Brief: Could you please retype exactly the lines from the start of the records below through the line that contains "(579, 289) = (487, 303): yellow", both included, and leave out the pictures?

Data section:
================

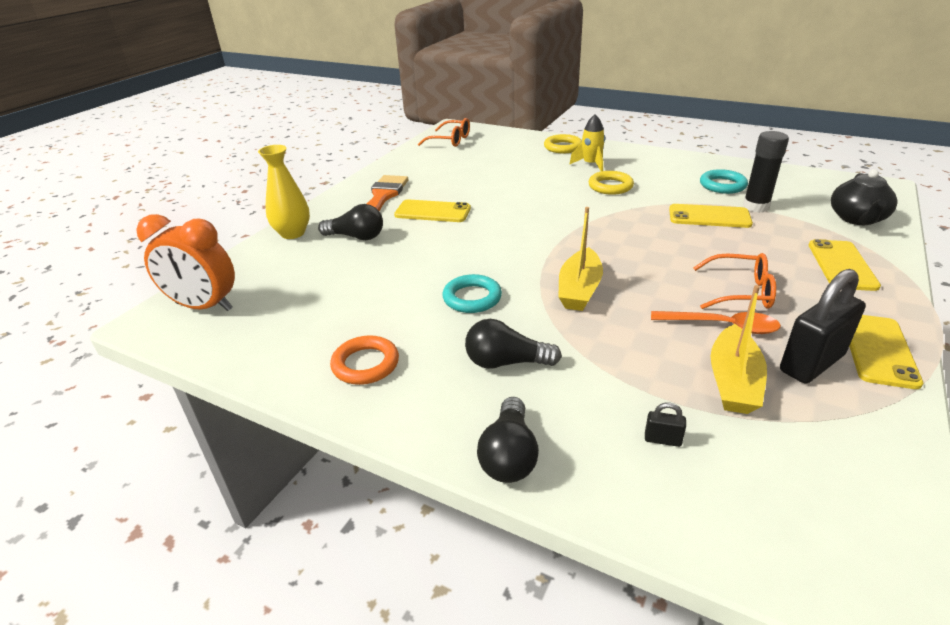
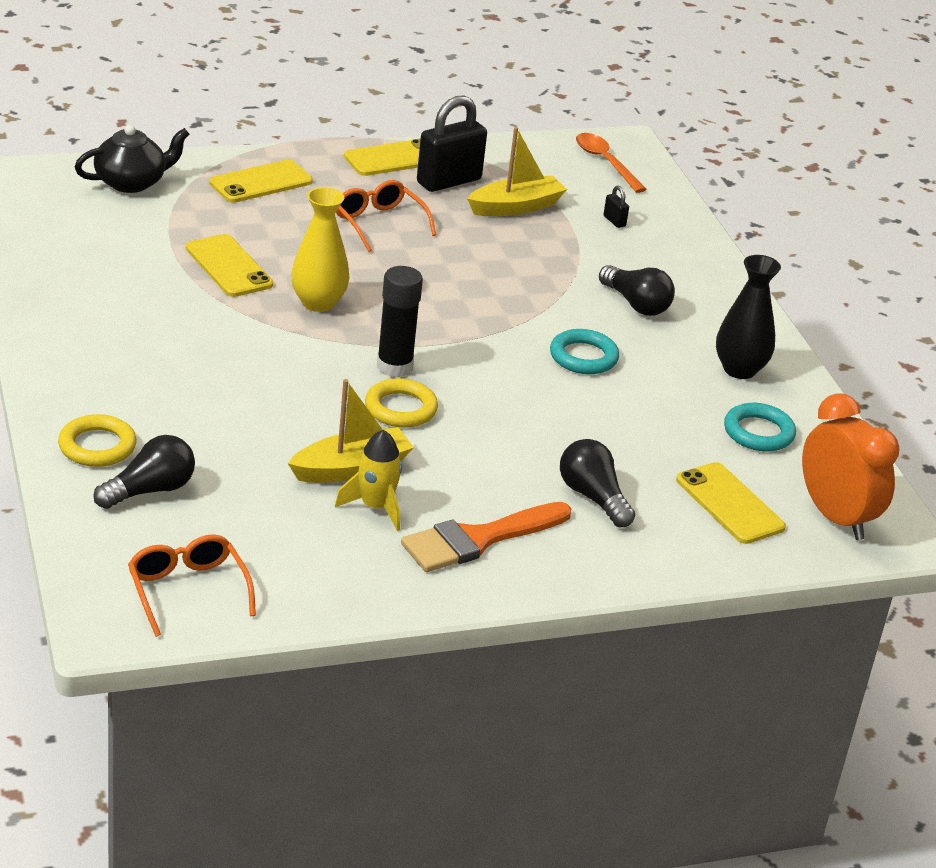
camera: 140 degrees left, 0 degrees up
(293, 233) = (657, 558): yellow vase -> yellow vase (318, 303)
(365, 364) = (739, 369): orange ring -> black vase
(433, 212) = (459, 470): yellow phone -> yellow phone (729, 504)
(509, 455) = (713, 270): black light bulb -> black light bulb (150, 490)
(579, 289) = (487, 303): yellow boat -> yellow boat (351, 468)
(591, 164) = (148, 395): yellow rocket -> yellow rocket (376, 507)
(610, 186) = (213, 355): yellow ring -> yellow ring (400, 408)
(722, 185) = (117, 274): turquoise ring -> turquoise ring (758, 432)
(722, 326) = (448, 223): orange spoon -> orange spoon (605, 163)
(755, 207) = (165, 243): black glue stick -> black glue stick (394, 367)
(811, 363) = (449, 181): black padlock -> black padlock turned 45 degrees counterclockwise

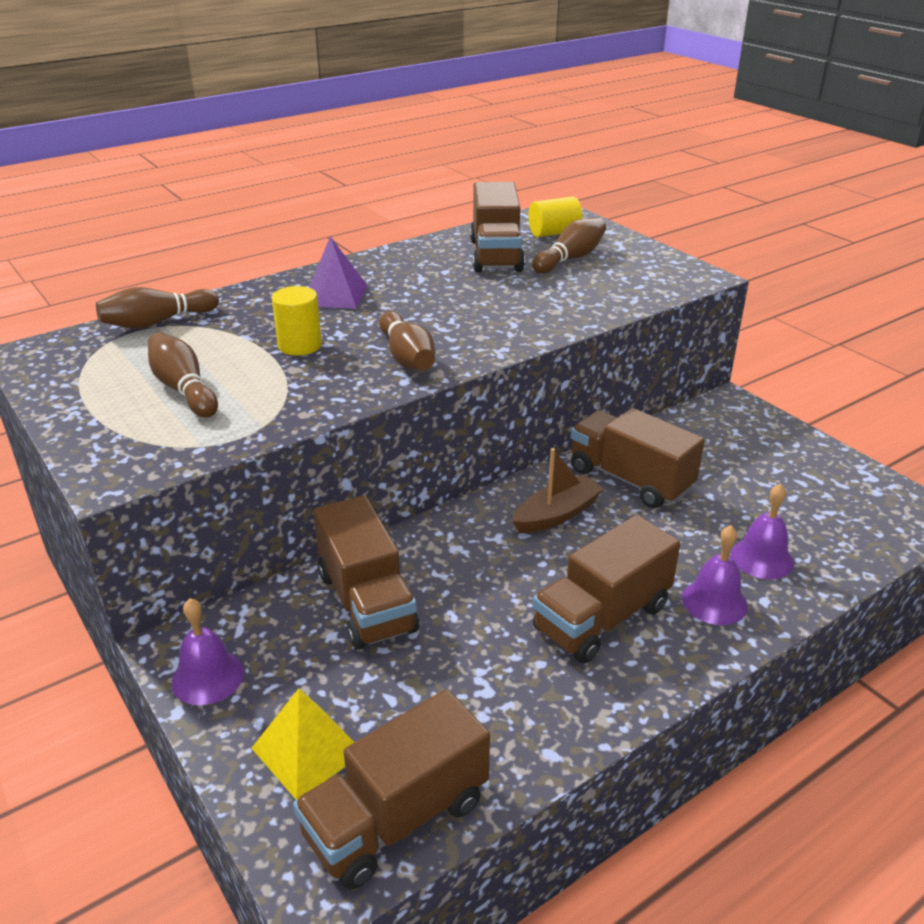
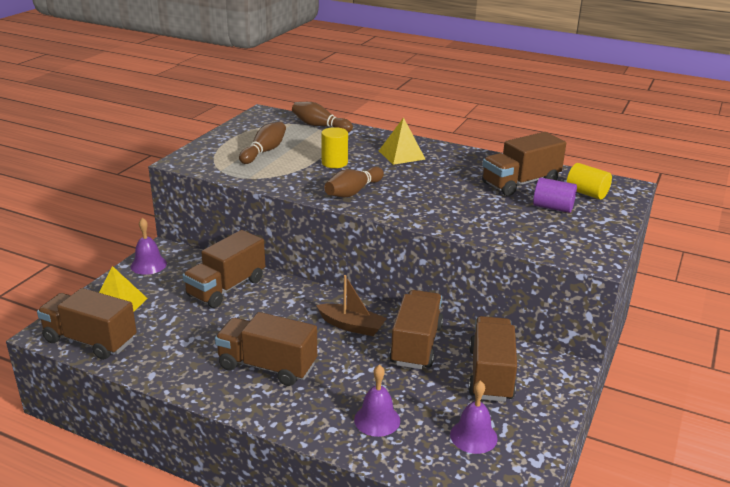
camera: 60 degrees right, 5 degrees down
(335, 295) = (401, 155): purple pyramid -> yellow pyramid
(570, 258) = (553, 208): brown bowling pin -> purple cylinder
(714, 601) = (314, 407): purple bell -> purple bell (473, 436)
(715, 450) = (490, 374): none -> brown truck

================

Task answer:
camera: 140 degrees left, 0 degrees up
(293, 233) = (657, 558): yellow vase -> yellow vase (318, 303)
(365, 364) = (739, 369): orange ring -> black vase
(433, 212) = (459, 470): yellow phone -> yellow phone (729, 504)
(509, 455) = (713, 270): black light bulb -> black light bulb (150, 490)
(579, 289) = (487, 303): yellow boat -> yellow boat (351, 468)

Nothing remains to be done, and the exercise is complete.